INSTRUCTIONS TO FOLLOW
Whenever the string "camera" appears in a line below, please copy the line out.

GIVEN DATA
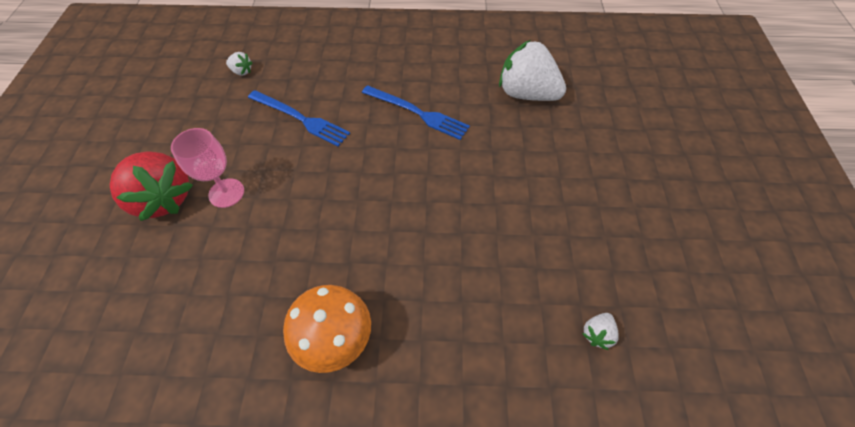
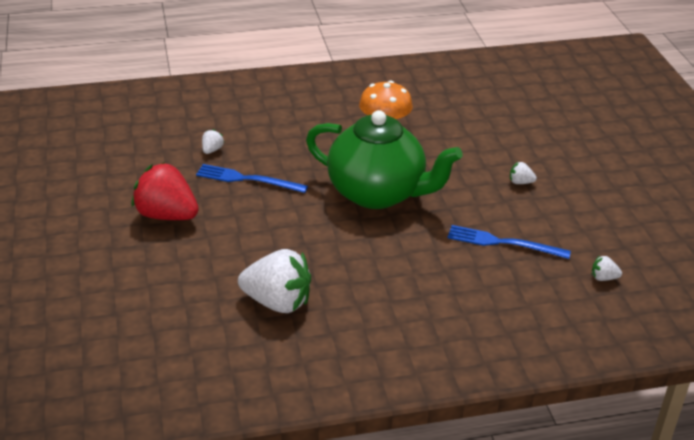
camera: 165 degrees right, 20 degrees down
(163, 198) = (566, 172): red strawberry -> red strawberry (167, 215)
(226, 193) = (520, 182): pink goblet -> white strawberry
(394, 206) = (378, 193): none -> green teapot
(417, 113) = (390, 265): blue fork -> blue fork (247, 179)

...

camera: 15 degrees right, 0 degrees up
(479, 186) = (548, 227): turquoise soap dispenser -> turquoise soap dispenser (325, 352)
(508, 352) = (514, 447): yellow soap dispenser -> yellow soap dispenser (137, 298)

YOUR SOLUTION
camera: 165 degrees right, 20 degrees down
camera: 15 degrees right, 0 degrees up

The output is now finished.